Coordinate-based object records

-- -- --

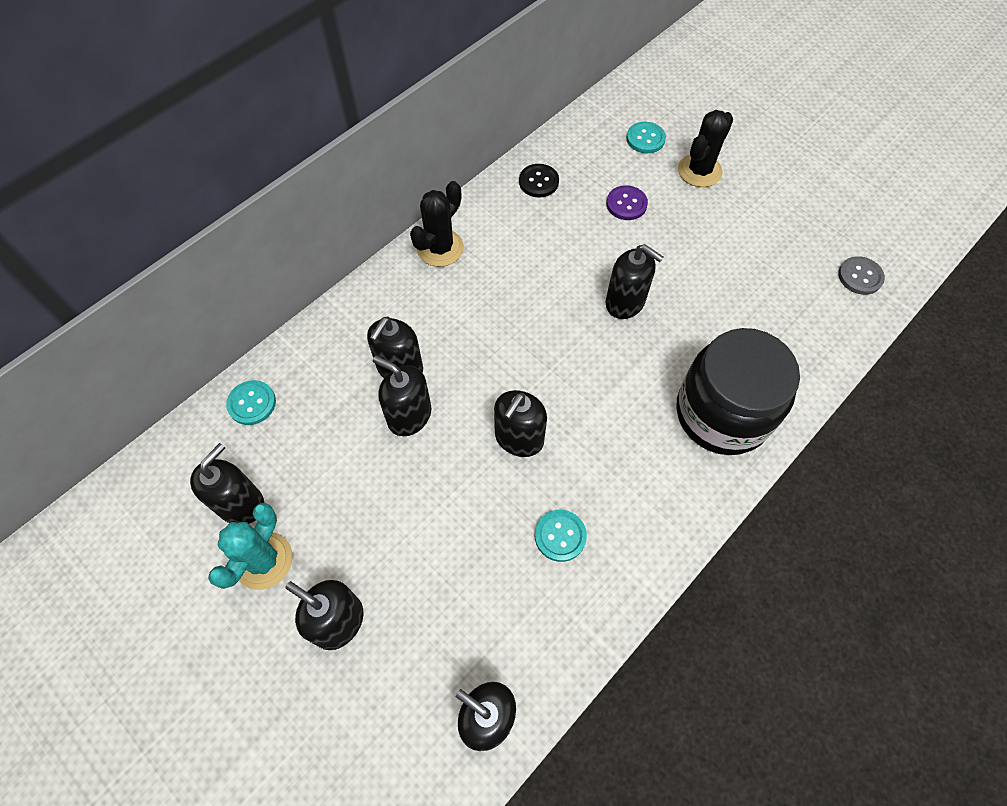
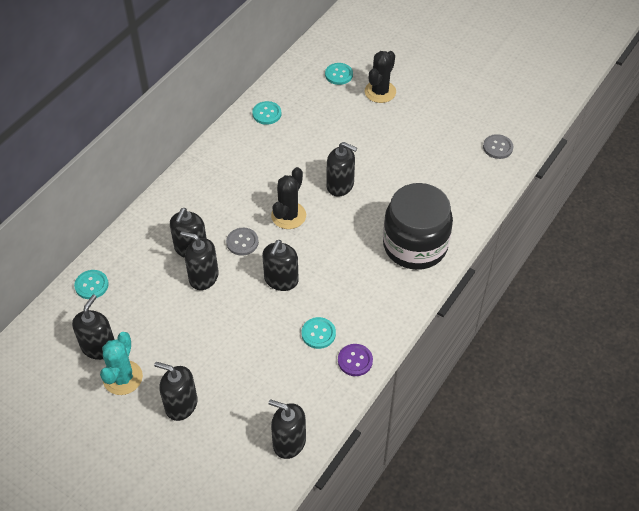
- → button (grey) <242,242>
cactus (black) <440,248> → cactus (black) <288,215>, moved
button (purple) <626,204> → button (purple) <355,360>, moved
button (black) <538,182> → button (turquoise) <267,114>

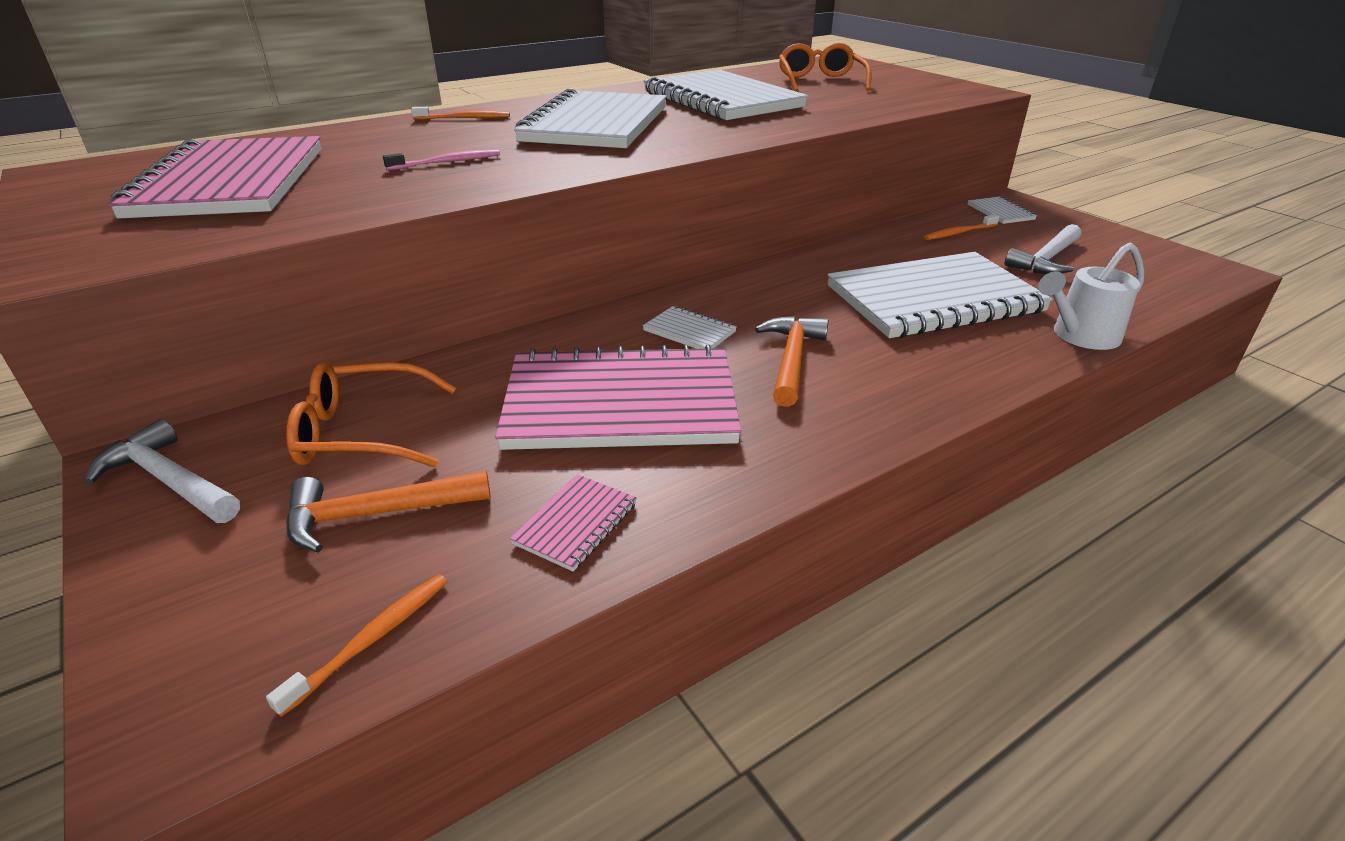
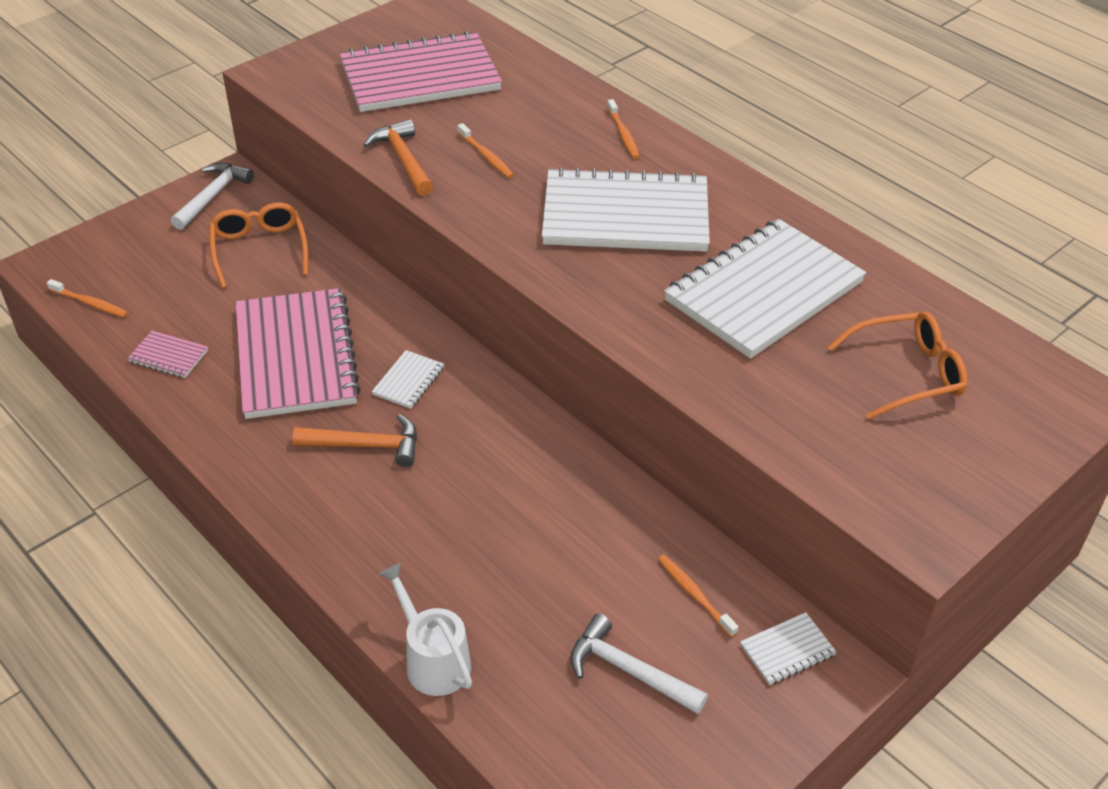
notebook (white) <933,299> → -
hammer (orange) <376,514> → hammer (orange) <403,159>, moved
toothbrush (pink) <447,162> → toothbrush (orange) <486,156>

-- -- --

WHAT IS REQUIRED →
From the entries above, output every line exactly and omit any image.

EXERCISE SOLUTION →
- → button (grey) <242,242>
cactus (black) <440,248> → cactus (black) <288,215>, moved
button (purple) <626,204> → button (purple) <355,360>, moved
button (black) <538,182> → button (turquoise) <267,114>

notebook (white) <933,299> → -
hammer (orange) <376,514> → hammer (orange) <403,159>, moved
toothbrush (pink) <447,162> → toothbrush (orange) <486,156>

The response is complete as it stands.